**What this task involves:**
Without including any pictures, write out the listing below exactly.

**Data block:**
Segment Open
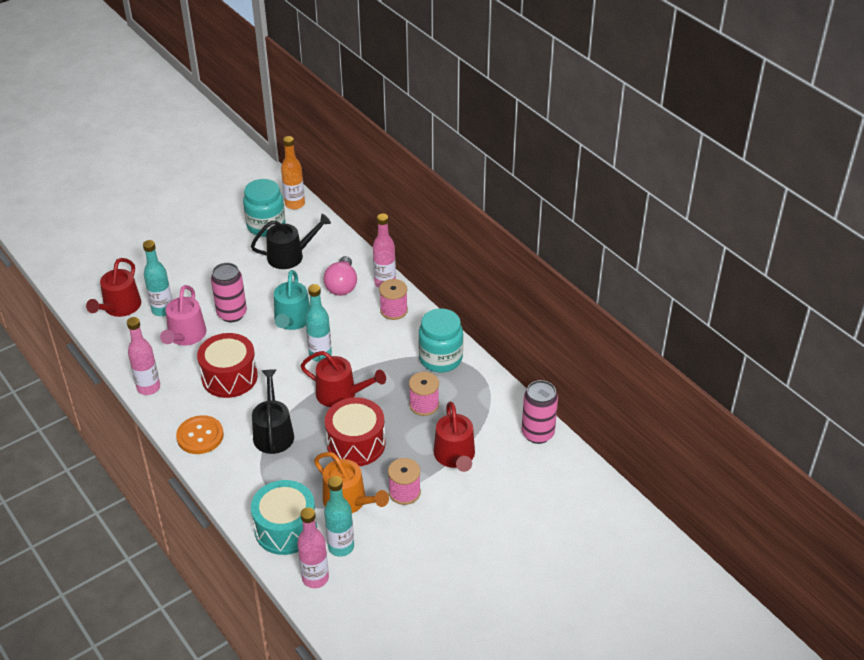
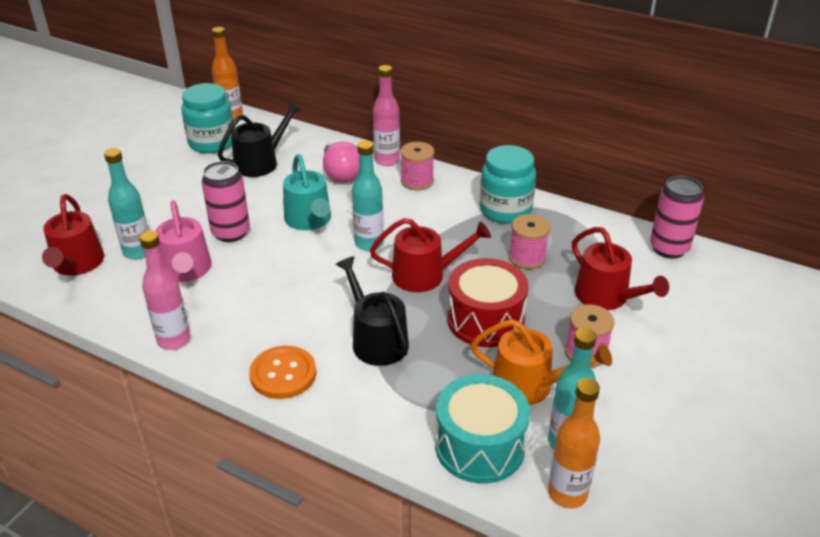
camera: 25 degrees left, 5 degrees down
(229, 377) = (275, 297): red drum -> none
(315, 578) = (567, 493): pink bottle -> orange bottle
Segment Closed
**Problem solution:**
camera: 25 degrees left, 5 degrees down
(229, 377) = (275, 297): red drum -> none
(315, 578) = (567, 493): pink bottle -> orange bottle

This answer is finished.